▸ Exercise instructions: Once you find the line below that has "[(178,23),(172,7),(151,14),(156,30),(178,23)]", output it and every line after it exactly, stopping after the line that has "[(79,52),(66,11),(28,25),(44,75),(83,63),(79,52)]", with no pictures.
+++ Supplied records +++
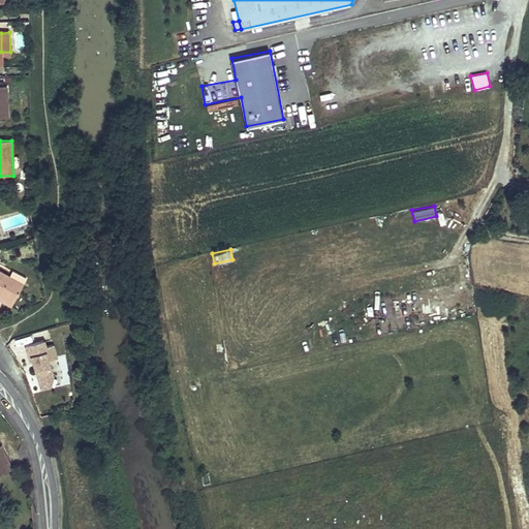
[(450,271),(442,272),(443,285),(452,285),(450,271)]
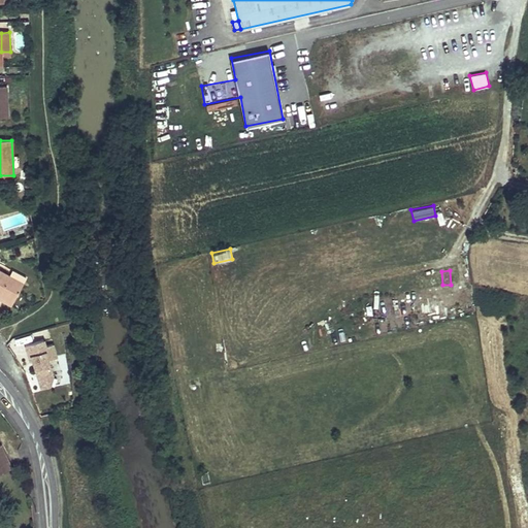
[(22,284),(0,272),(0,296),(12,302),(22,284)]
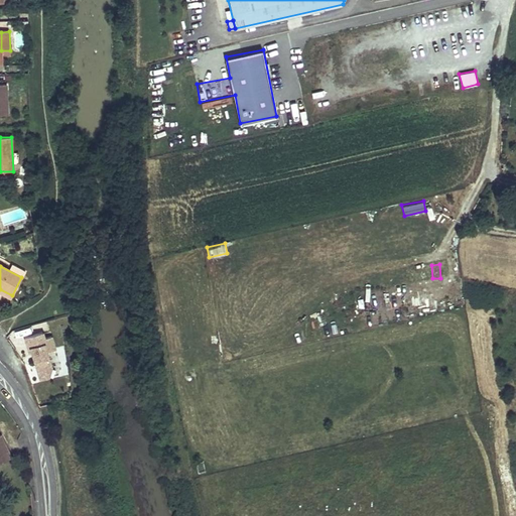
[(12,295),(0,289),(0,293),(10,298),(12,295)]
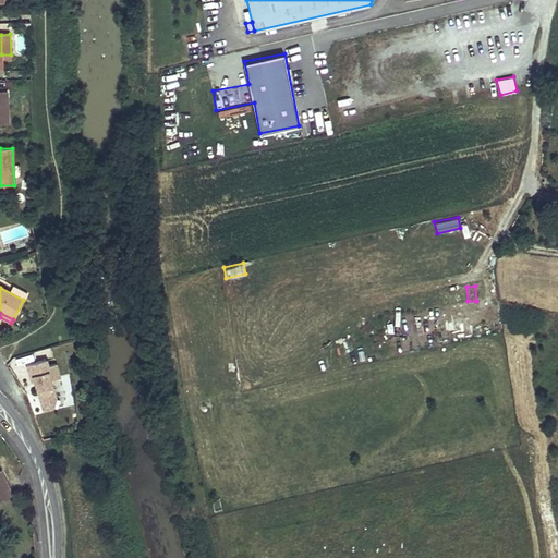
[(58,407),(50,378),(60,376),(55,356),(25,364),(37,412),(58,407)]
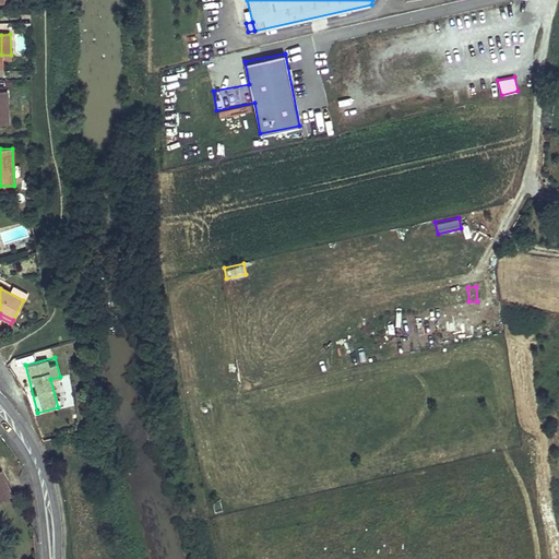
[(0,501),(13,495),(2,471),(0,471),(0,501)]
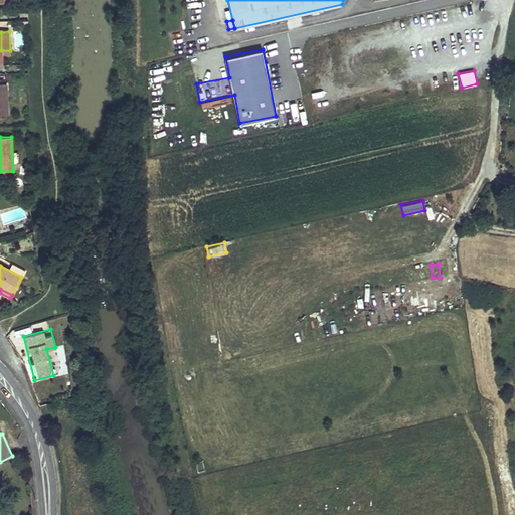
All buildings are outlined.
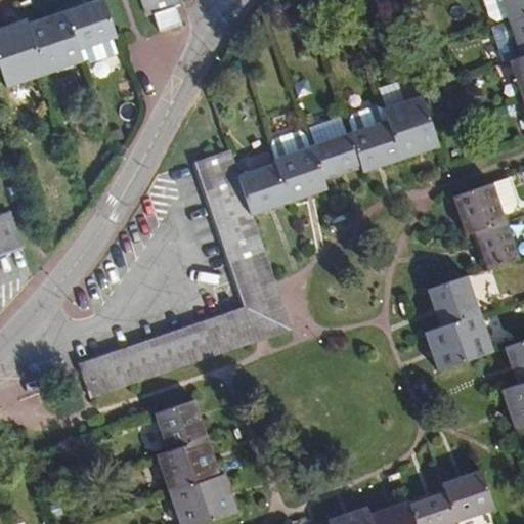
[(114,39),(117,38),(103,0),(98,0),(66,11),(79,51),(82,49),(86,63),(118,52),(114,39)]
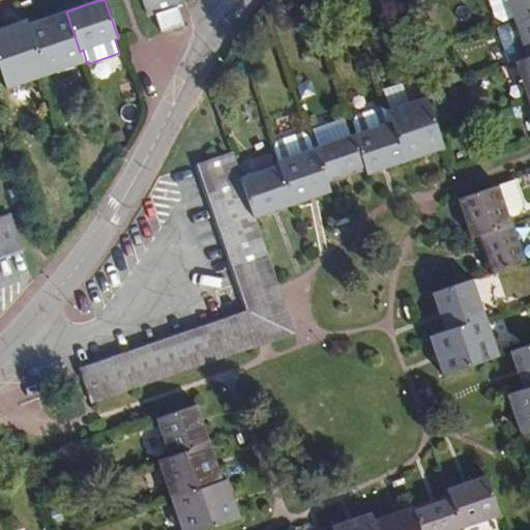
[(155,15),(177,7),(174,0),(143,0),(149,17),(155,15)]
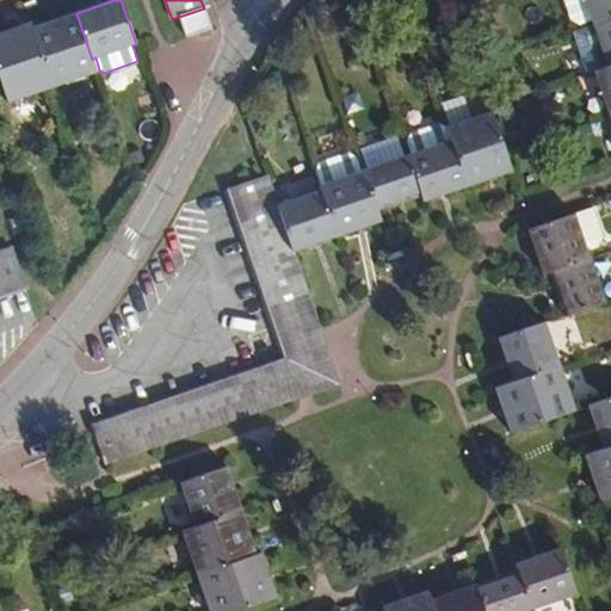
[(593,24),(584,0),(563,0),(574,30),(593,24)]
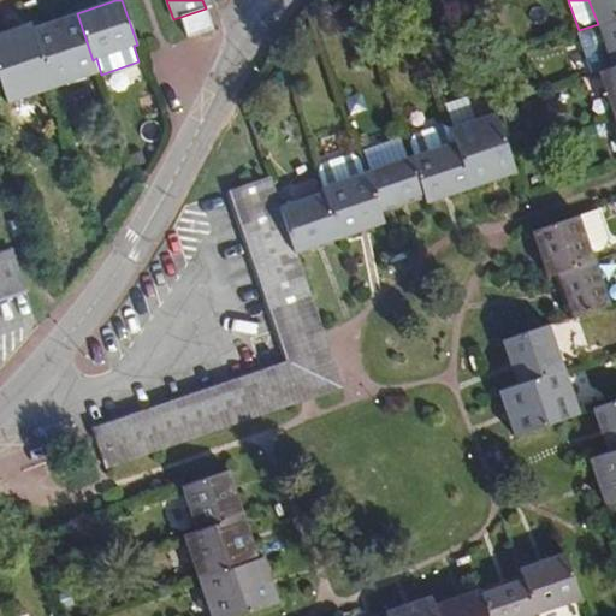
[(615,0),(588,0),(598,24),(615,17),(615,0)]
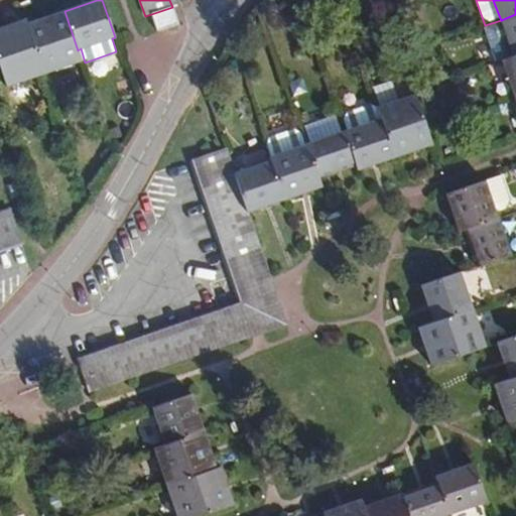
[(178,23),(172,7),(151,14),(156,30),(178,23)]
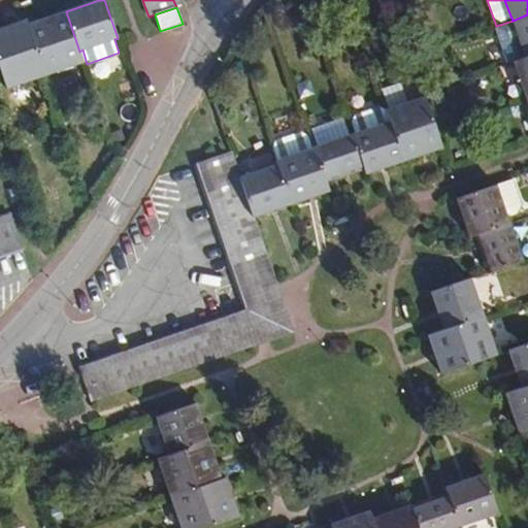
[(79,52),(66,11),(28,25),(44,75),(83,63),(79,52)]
+++
+++ Supplied records +++
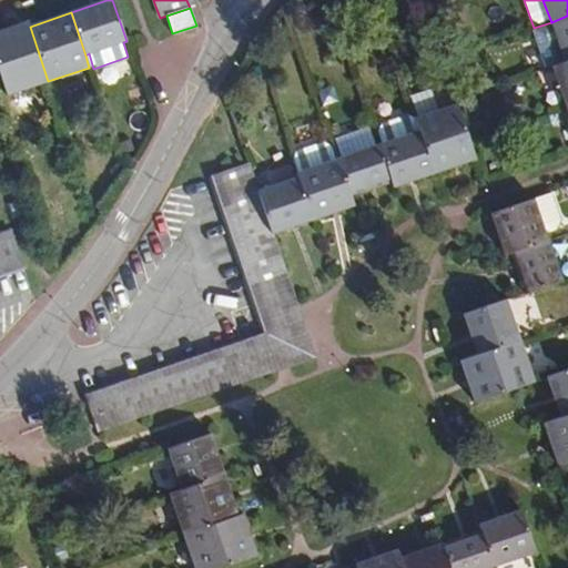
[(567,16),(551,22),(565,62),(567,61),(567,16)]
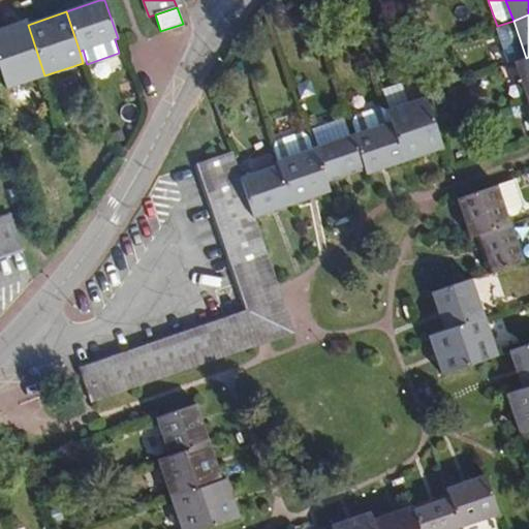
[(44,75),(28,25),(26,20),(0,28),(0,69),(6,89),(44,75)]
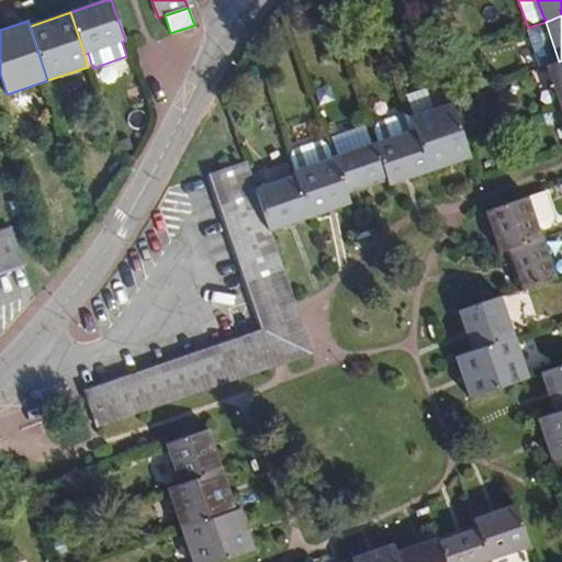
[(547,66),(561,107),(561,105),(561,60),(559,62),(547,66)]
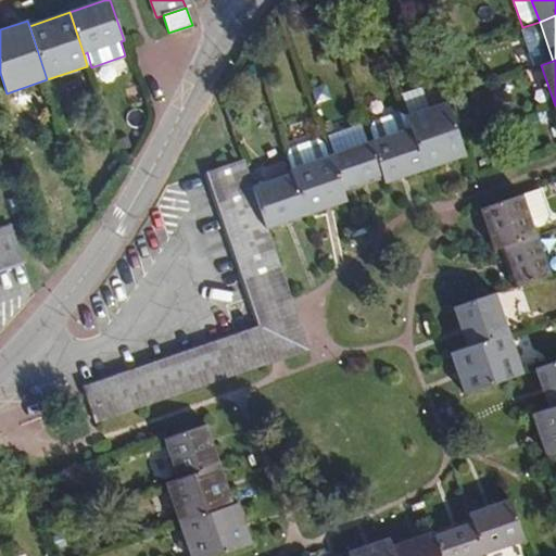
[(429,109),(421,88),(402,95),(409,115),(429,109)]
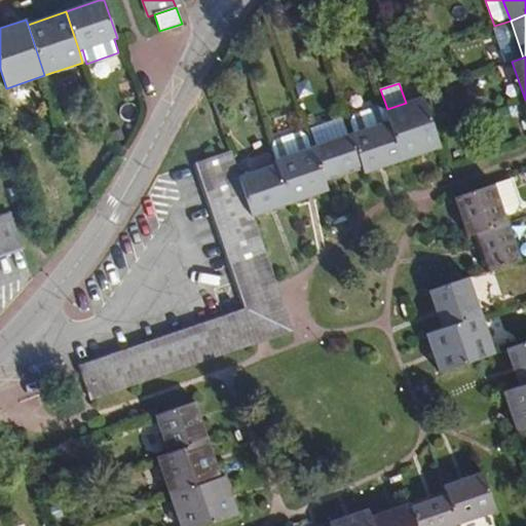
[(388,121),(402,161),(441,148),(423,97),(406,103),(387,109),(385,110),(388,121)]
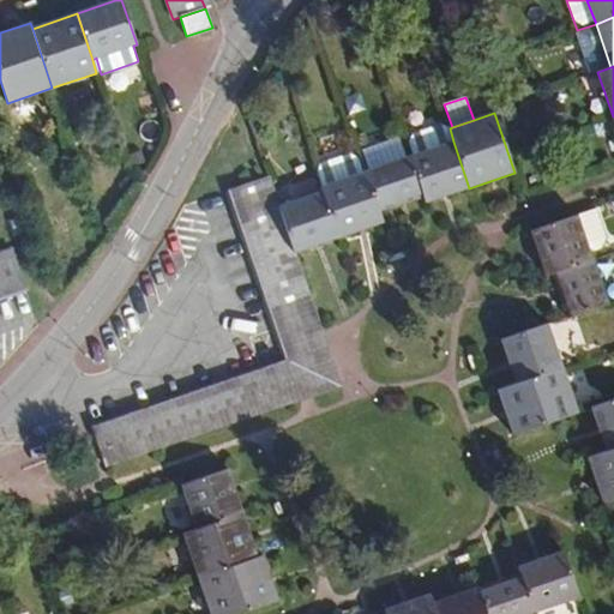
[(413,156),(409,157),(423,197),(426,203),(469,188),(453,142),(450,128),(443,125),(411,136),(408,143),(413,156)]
+++
+++ Supplied records +++
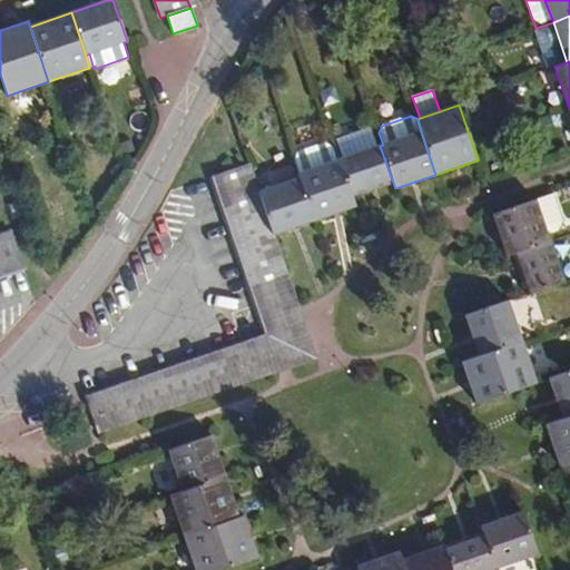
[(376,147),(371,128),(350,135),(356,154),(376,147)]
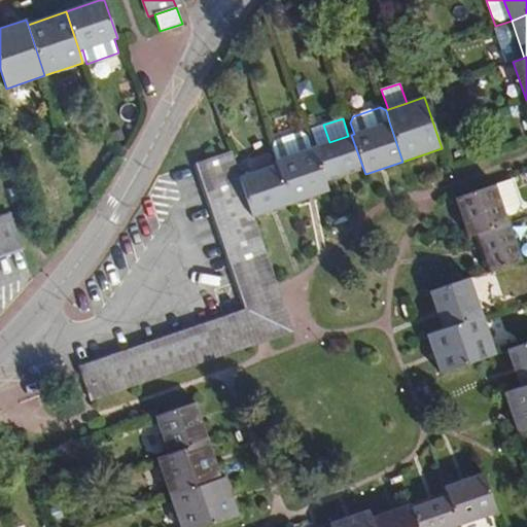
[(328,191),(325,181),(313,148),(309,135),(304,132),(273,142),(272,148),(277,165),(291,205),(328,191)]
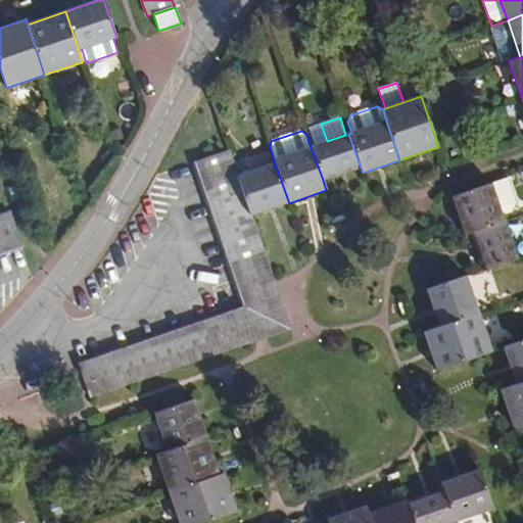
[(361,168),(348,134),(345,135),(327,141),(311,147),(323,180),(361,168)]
+++
▸ The answer:
[(178,23),(172,7),(151,14),(156,30),(178,23)]
[(79,52),(66,11),(28,25),(44,75),(83,63),(79,52)]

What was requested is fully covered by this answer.